Entries taken from a collection:
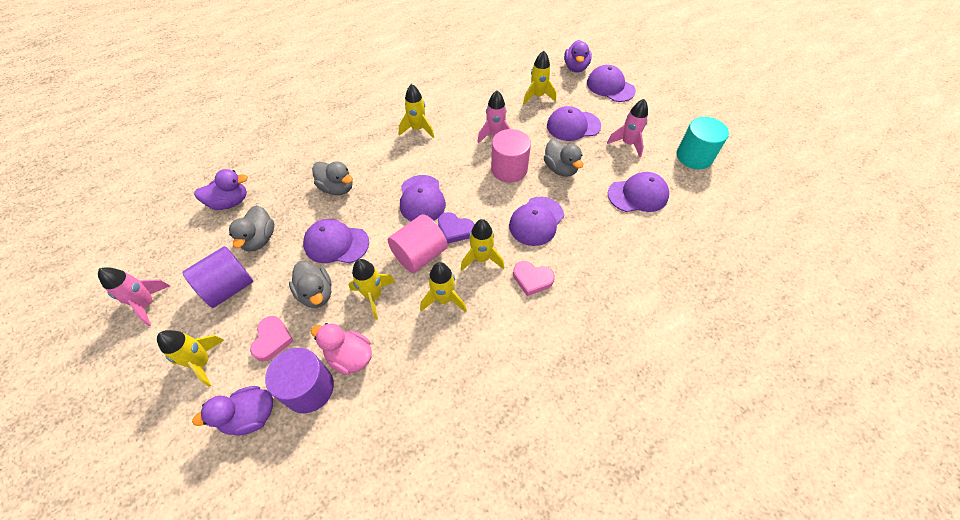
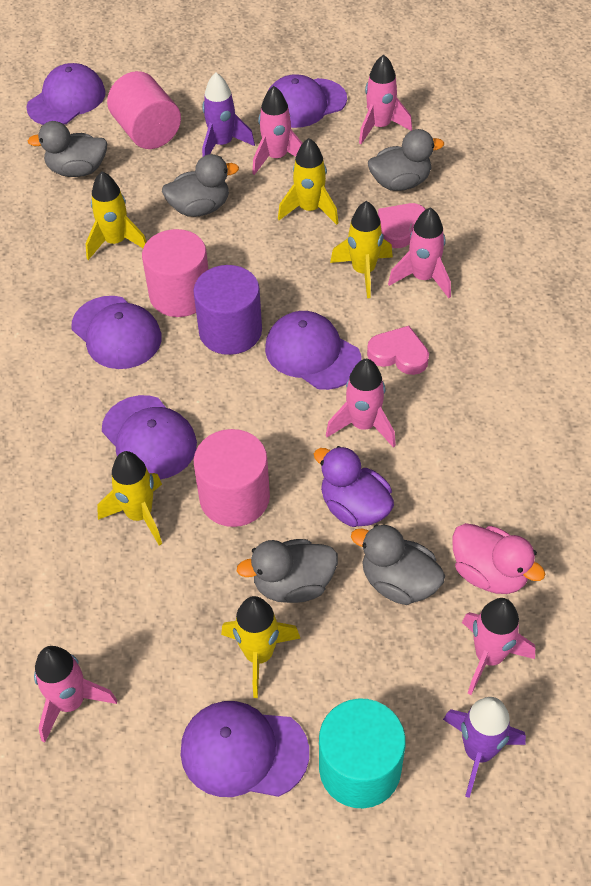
grey duck: [229,205,274,252] [289,261,332,308] [312,161,353,195] [544,139,583,177] = 4 -> [28,121,107,177] [162,154,239,217] [237,539,338,603] [351,524,445,605] [368,129,444,191] = 5
pink cylinder: [388,214,448,273] [491,129,531,183] = 2 -> [107,71,181,149] [142,229,209,317] [194,429,270,527] = 3
pink rocket: [98,267,170,326] [478,90,510,143] [607,99,648,157] = 3 -> [34,646,117,743] [252,86,302,175] [326,359,396,448] [359,54,412,144] [388,207,451,298] [462,598,535,695] = 6
purple cylinder: [182,246,253,308] [265,348,334,413] = 2 -> [193,265,262,355] = 1
purple duck: [192,386,273,435] [194,169,248,210] [564,40,592,72] = 3 -> [314,446,394,527] = 1
purple heart: [438,212,474,244] = 1 -> none = 0
purple rocket: none = 0 -> [202,73,255,157] [443,697,526,798] = 2
yellow rocket: [157,330,224,387] [348,259,395,320] [399,84,434,138] [420,262,467,312] [460,219,504,271] [523,51,556,104] = 6 -> [85,171,146,260] [97,451,162,546] [221,596,300,698] [278,138,338,225] [330,201,393,298] = 5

PROBLEM REQUIREMENTS ▸
Above are the lines; repeat exactly the ones from the line containing "pink rocket: [98,267,170,326]" down to the line containing "purple cylinder: [182,246,253,308]", both inclusive.

WRITTEN RESPONSE ▸
pink rocket: [98,267,170,326] [478,90,510,143] [607,99,648,157] = 3 -> [34,646,117,743] [252,86,302,175] [326,359,396,448] [359,54,412,144] [388,207,451,298] [462,598,535,695] = 6
purple cylinder: [182,246,253,308] [265,348,334,413] = 2 -> [193,265,262,355] = 1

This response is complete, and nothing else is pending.